Work order: Output nothing but the lines from the line with "Someone took away the red soap" through the end of the listing below, both ends included.

Available data:

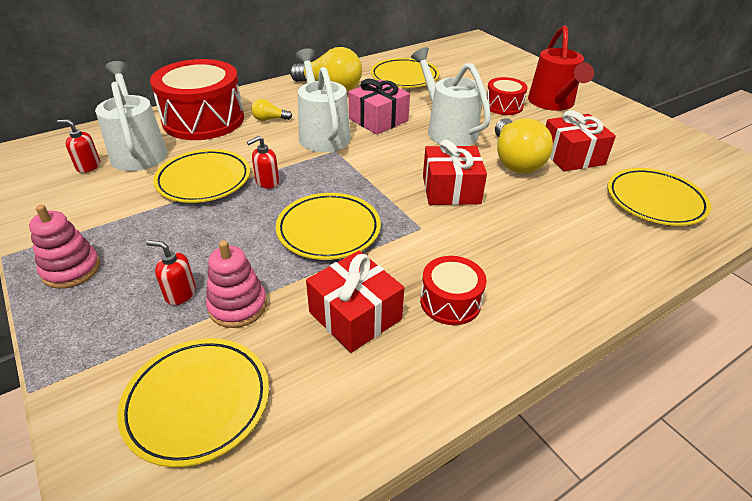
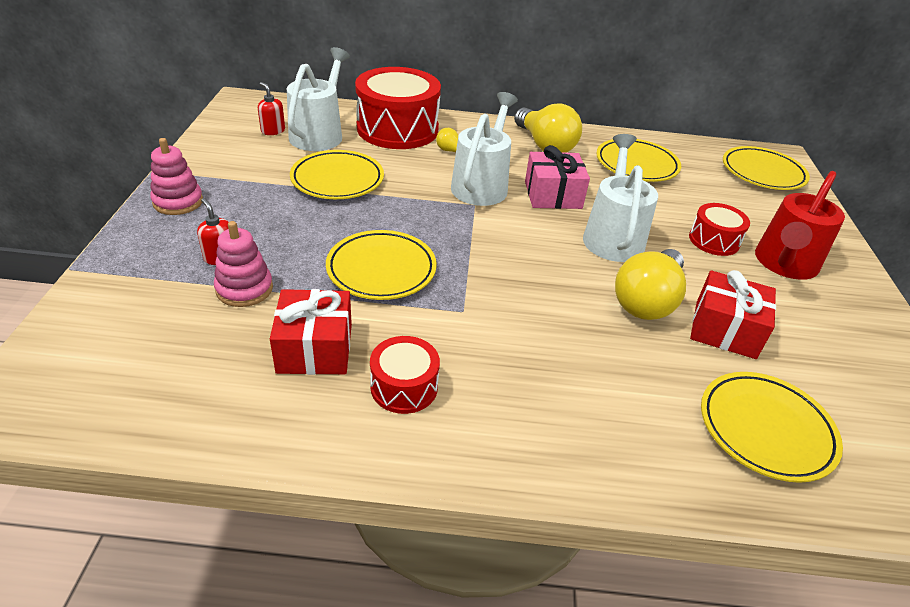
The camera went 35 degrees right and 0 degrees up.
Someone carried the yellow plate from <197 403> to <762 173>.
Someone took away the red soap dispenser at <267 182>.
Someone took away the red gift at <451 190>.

Answer to this exercise:
Someone took away the red soap dispenser at <267 182>.
Someone took away the red gift at <451 190>.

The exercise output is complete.